# WHAT THIS TASK INVOLVES
From the line with "PIXELS2 pin DIN: D0 -> D8" through the line with "TFT pin RES: B11 -> B5", repeat the entries verbatim, both end lines included, and add nothing.

Extracted data entries:
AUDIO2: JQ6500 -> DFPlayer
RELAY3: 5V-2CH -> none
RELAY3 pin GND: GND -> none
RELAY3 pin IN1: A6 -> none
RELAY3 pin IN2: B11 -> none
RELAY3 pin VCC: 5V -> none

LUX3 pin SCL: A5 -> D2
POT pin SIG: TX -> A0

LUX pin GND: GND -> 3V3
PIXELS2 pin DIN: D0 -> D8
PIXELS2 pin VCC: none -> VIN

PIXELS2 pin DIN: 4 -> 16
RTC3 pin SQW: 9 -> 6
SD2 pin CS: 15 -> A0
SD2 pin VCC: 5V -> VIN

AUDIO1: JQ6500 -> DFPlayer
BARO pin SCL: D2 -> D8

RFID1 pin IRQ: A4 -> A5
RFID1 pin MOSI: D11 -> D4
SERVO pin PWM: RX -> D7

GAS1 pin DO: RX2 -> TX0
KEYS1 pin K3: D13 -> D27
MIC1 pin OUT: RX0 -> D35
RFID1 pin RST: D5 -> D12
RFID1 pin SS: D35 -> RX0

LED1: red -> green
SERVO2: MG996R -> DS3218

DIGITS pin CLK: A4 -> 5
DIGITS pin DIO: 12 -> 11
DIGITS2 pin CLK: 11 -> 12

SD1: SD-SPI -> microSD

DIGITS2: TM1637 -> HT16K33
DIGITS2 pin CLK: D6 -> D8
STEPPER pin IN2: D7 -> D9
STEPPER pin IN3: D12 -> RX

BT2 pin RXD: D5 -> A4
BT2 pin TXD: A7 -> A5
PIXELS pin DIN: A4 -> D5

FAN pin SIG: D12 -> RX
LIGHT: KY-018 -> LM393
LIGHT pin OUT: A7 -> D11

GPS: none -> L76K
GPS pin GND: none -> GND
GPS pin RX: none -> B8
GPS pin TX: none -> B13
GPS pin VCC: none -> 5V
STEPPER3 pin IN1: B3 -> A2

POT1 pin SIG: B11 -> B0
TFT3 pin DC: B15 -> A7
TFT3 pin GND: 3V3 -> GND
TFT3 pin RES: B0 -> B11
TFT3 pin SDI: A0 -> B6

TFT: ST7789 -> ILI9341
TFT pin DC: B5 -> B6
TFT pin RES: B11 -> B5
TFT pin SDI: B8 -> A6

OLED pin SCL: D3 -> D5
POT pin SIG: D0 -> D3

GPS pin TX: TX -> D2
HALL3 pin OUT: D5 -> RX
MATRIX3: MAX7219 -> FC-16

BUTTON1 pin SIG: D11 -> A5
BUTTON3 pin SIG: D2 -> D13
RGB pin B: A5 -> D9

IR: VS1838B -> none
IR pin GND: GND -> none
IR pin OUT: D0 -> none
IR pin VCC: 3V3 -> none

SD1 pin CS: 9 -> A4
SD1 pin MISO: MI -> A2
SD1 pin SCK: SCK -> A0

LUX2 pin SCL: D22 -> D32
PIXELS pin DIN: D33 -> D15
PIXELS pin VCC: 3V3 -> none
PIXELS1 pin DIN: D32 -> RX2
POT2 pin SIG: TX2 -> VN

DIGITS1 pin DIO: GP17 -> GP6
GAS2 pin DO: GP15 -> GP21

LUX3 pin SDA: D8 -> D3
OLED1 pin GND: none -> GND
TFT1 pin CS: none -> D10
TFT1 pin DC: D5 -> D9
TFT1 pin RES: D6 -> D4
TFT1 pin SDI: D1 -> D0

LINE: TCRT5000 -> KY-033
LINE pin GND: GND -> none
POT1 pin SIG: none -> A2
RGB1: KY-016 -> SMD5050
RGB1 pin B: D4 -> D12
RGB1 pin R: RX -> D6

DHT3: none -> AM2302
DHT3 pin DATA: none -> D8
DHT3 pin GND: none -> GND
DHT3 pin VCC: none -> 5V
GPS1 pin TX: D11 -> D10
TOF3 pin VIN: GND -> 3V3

# SOLUTION TO THE EXERCISE
PIXELS2 pin DIN: D0 -> D8
PIXELS2 pin VCC: none -> VIN

PIXELS2 pin DIN: 4 -> 16
RTC3 pin SQW: 9 -> 6
SD2 pin CS: 15 -> A0
SD2 pin VCC: 5V -> VIN

AUDIO1: JQ6500 -> DFPlayer
BARO pin SCL: D2 -> D8

RFID1 pin IRQ: A4 -> A5
RFID1 pin MOSI: D11 -> D4
SERVO pin PWM: RX -> D7

GAS1 pin DO: RX2 -> TX0
KEYS1 pin K3: D13 -> D27
MIC1 pin OUT: RX0 -> D35
RFID1 pin RST: D5 -> D12
RFID1 pin SS: D35 -> RX0

LED1: red -> green
SERVO2: MG996R -> DS3218

DIGITS pin CLK: A4 -> 5
DIGITS pin DIO: 12 -> 11
DIGITS2 pin CLK: 11 -> 12

SD1: SD-SPI -> microSD

DIGITS2: TM1637 -> HT16K33
DIGITS2 pin CLK: D6 -> D8
STEPPER pin IN2: D7 -> D9
STEPPER pin IN3: D12 -> RX

BT2 pin RXD: D5 -> A4
BT2 pin TXD: A7 -> A5
PIXELS pin DIN: A4 -> D5

FAN pin SIG: D12 -> RX
LIGHT: KY-018 -> LM393
LIGHT pin OUT: A7 -> D11

GPS: none -> L76K
GPS pin GND: none -> GND
GPS pin RX: none -> B8
GPS pin TX: none -> B13
GPS pin VCC: none -> 5V
STEPPER3 pin IN1: B3 -> A2

POT1 pin SIG: B11 -> B0
TFT3 pin DC: B15 -> A7
TFT3 pin GND: 3V3 -> GND
TFT3 pin RES: B0 -> B11
TFT3 pin SDI: A0 -> B6

TFT: ST7789 -> ILI9341
TFT pin DC: B5 -> B6
TFT pin RES: B11 -> B5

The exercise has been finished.